# REQUIREMENT
If a line in the records below includes the word "none", count it, then give the total and nothing else.

# INPUT MATERIAL
────────
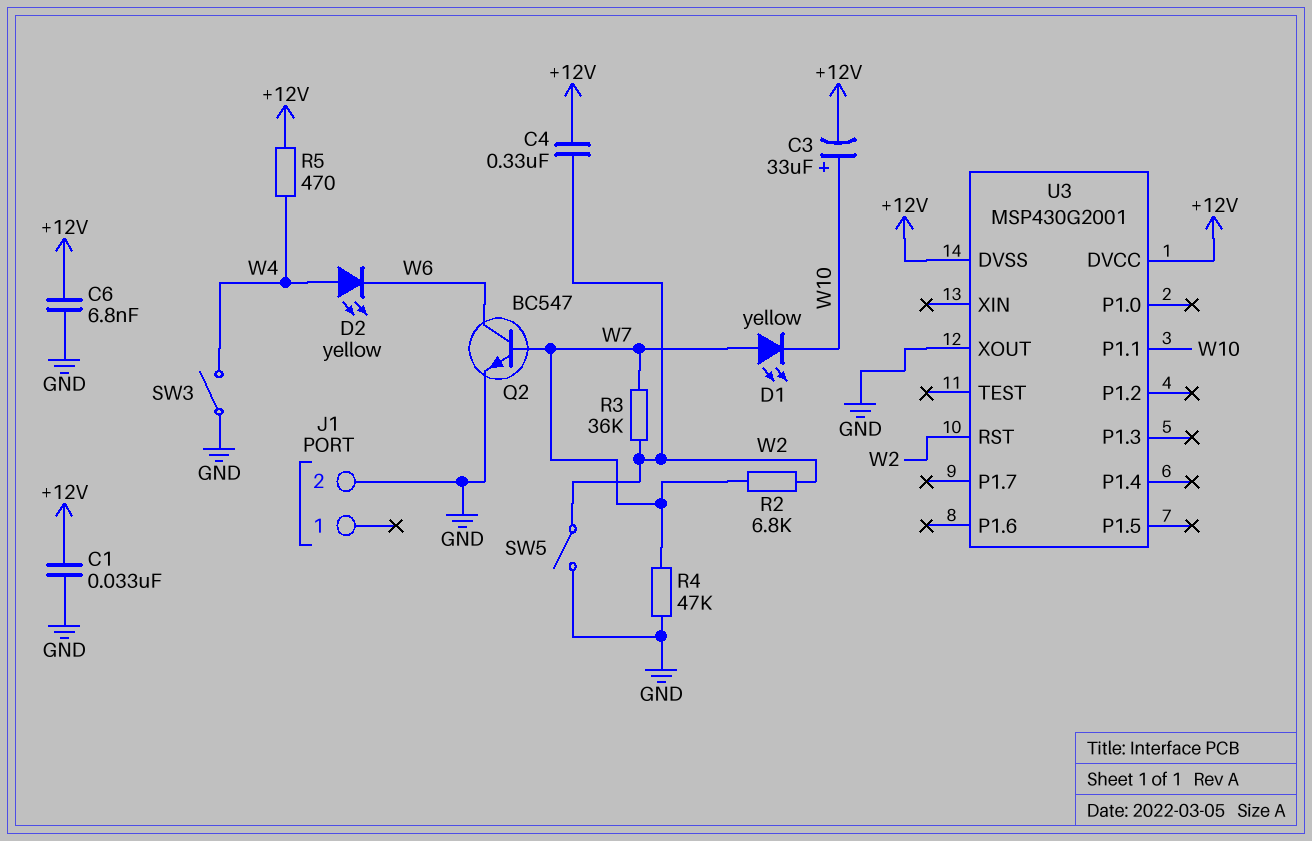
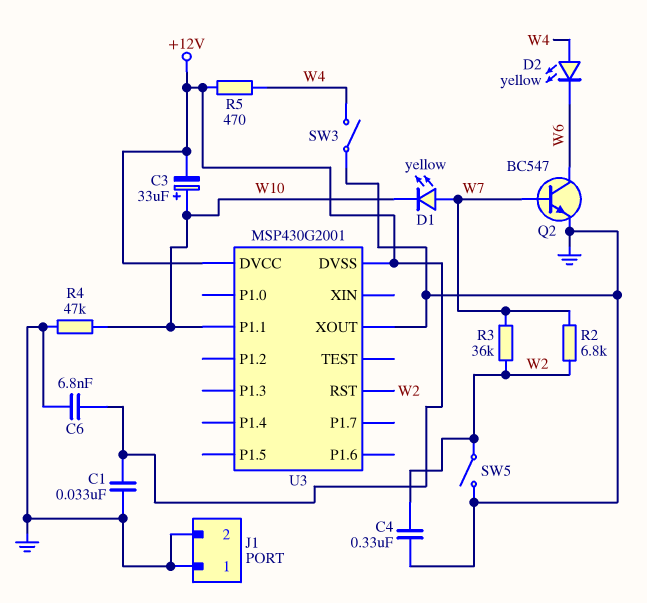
C4: 330nF (+12V, W2) -> 330nF (GND, W2)
J1 pin 1: none -> GND
R4: 47k (GND, W7) -> 47k (GND, W10)

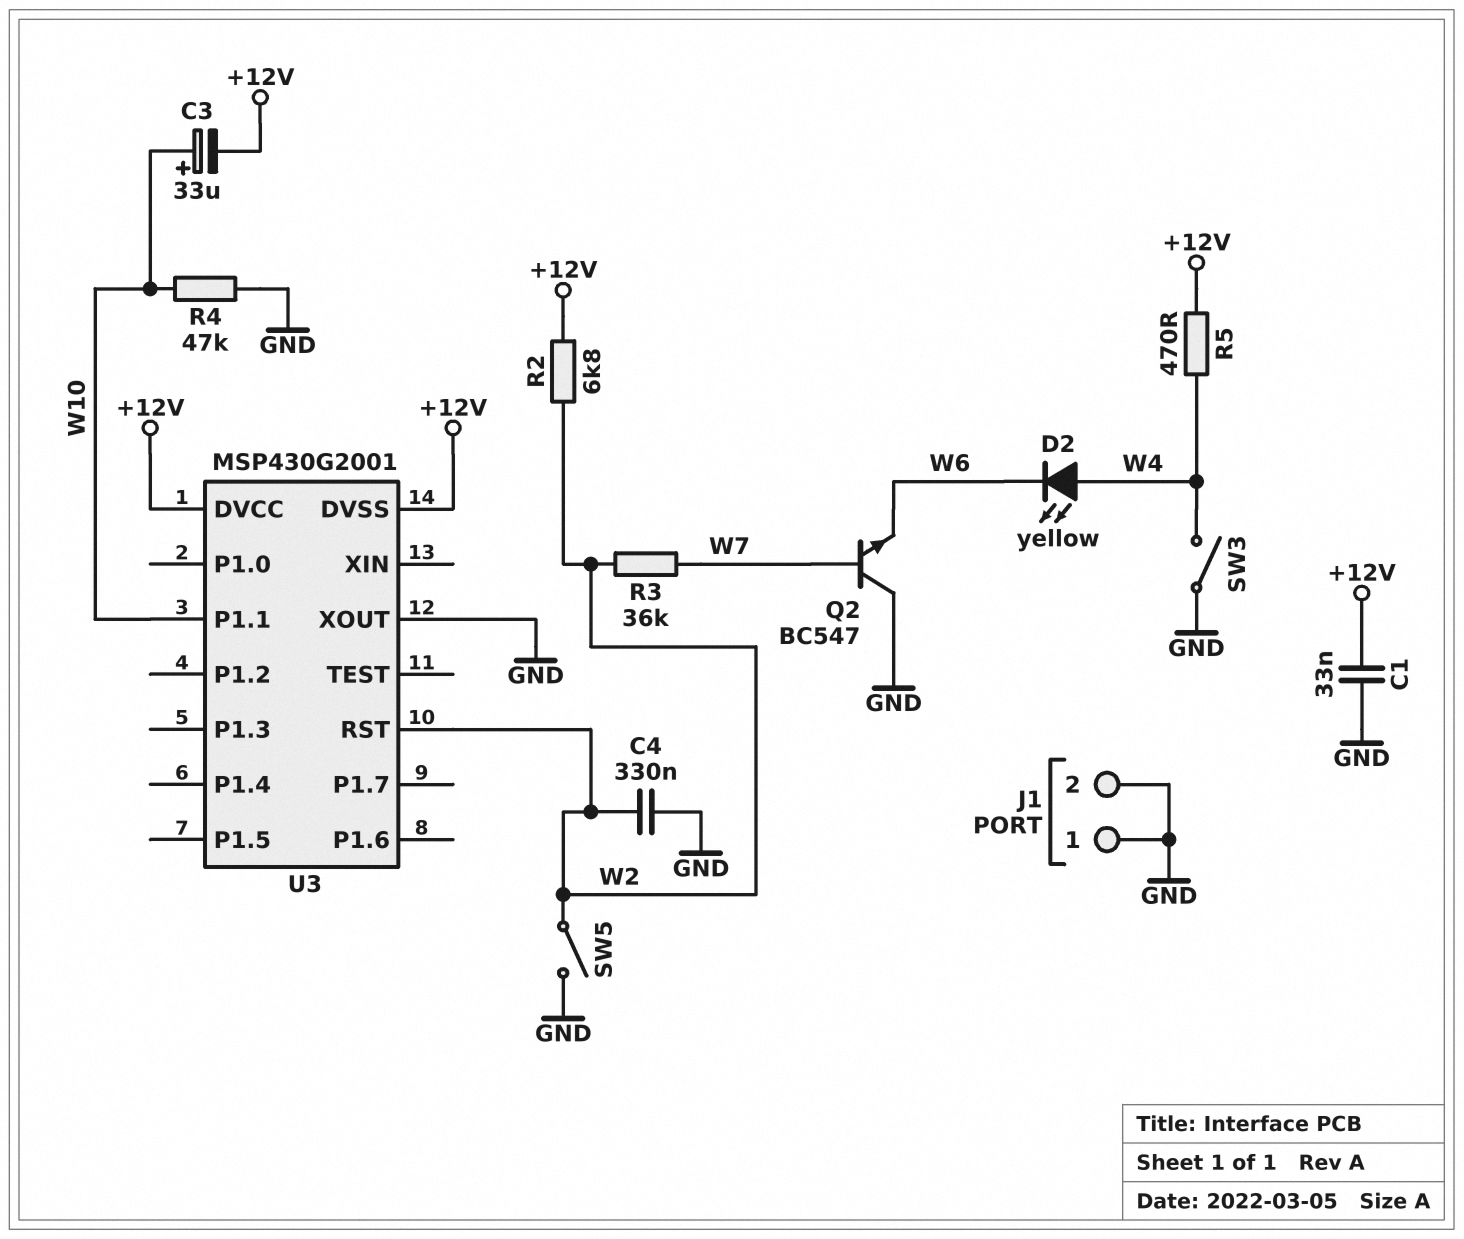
C6: 6.8nF (+12V, GND) -> none
D1: LED yellow (A W7, K W10) -> none
Q2: NPN BC547 (B W7, C W6, E GND) -> NPN BC547 (B W7, C GND, E W6)
R2: 6.8k (W2, W7) -> 6.8k (+12V, W2)

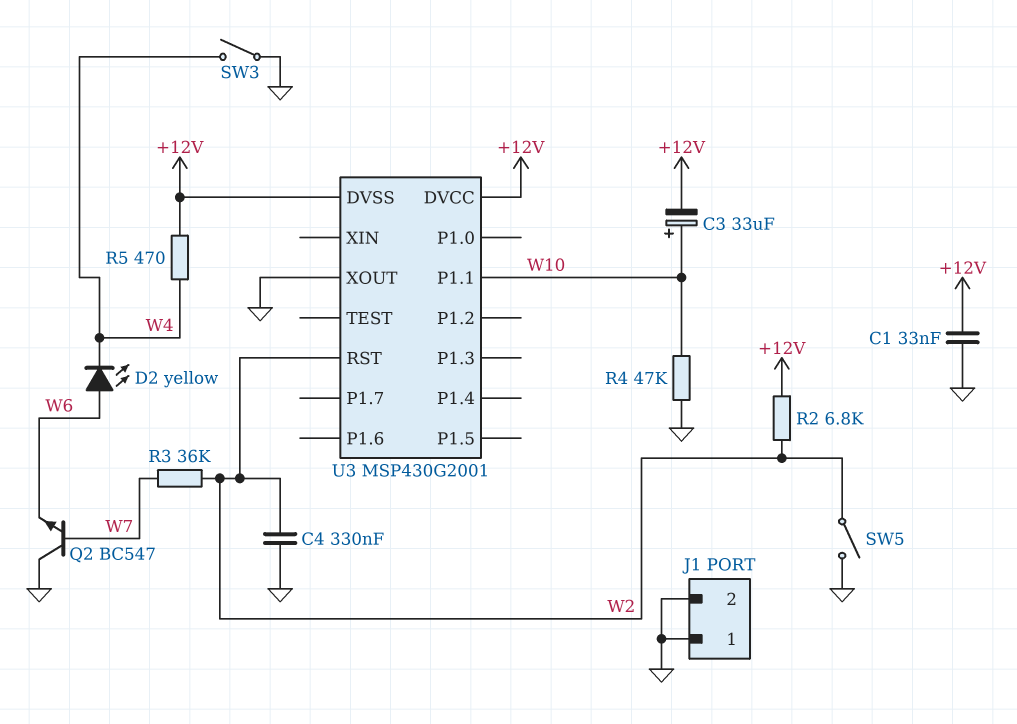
D2: LED yellow (A W4, K W6) -> LED yellow (A W6, K W4)

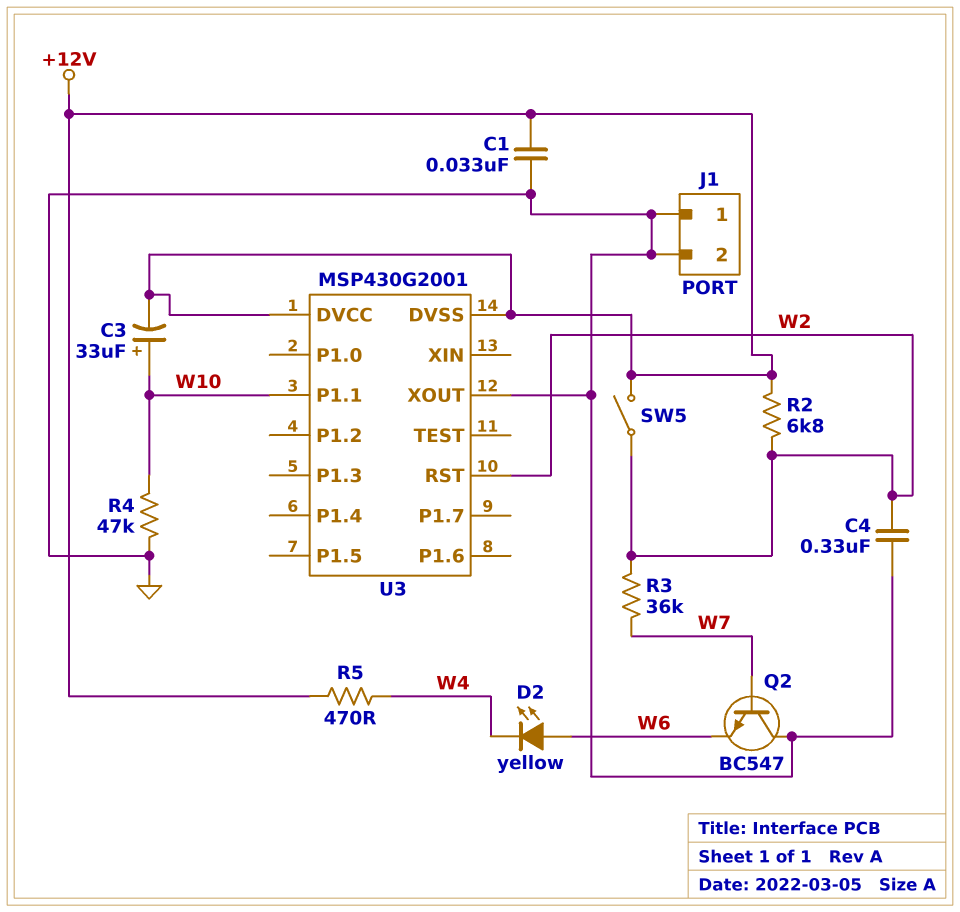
SW3: switch (GND, W4) -> none
SW5: switch (GND, W2) -> switch (+12V, W2)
────────
# ANSWER FOR THIS EXERCISE
4